# DESCRIPTION OF THE TASK:
All lines of the material that contain "move" must be copied out.

# DATASET EXCERPT:
%%
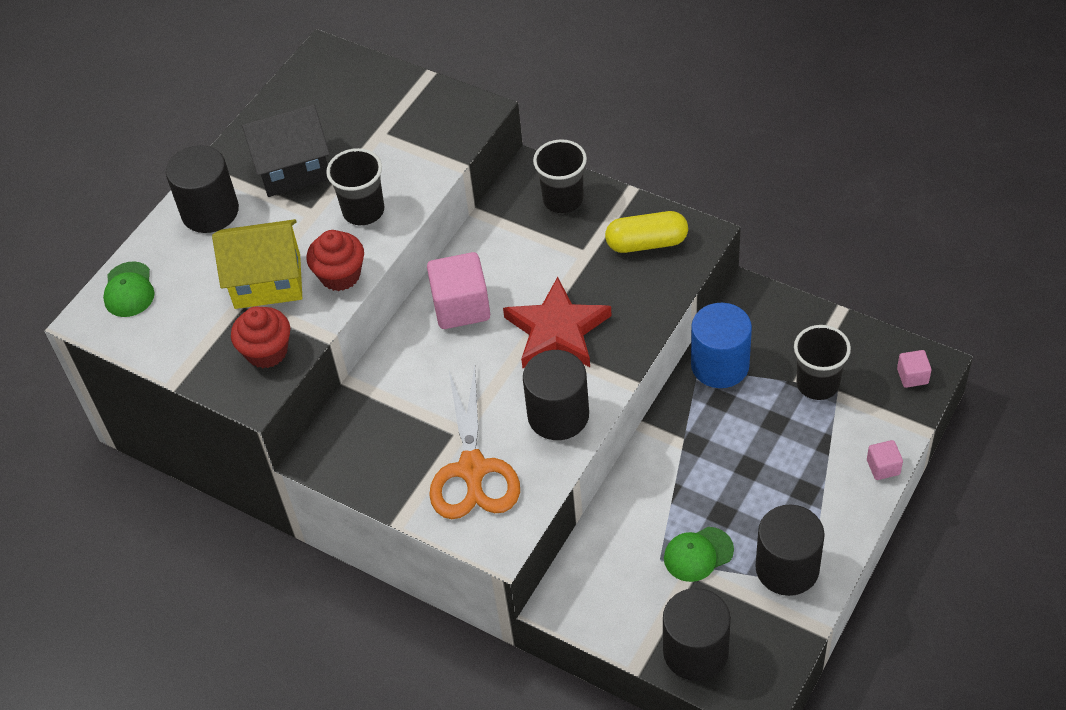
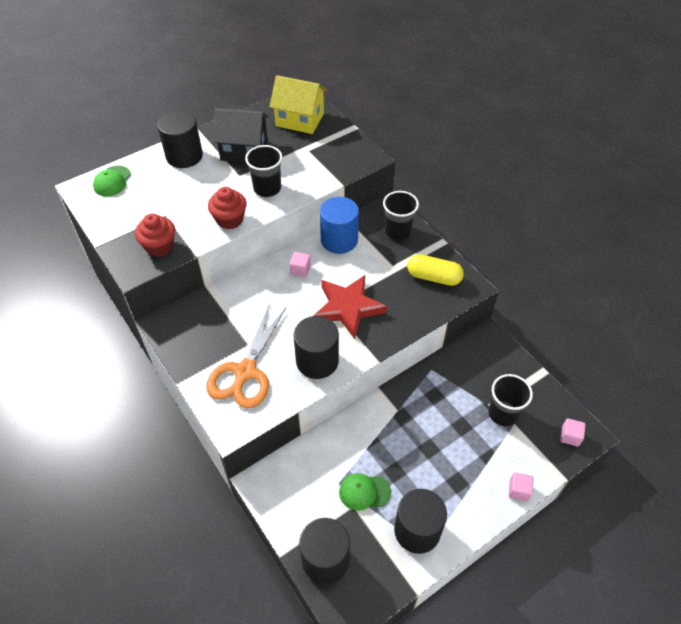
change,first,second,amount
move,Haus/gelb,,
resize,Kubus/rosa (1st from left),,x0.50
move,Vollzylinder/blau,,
%%
# YOUR SOLUTION:
move,Haus/gelb,,
move,Vollzylinder/blau,,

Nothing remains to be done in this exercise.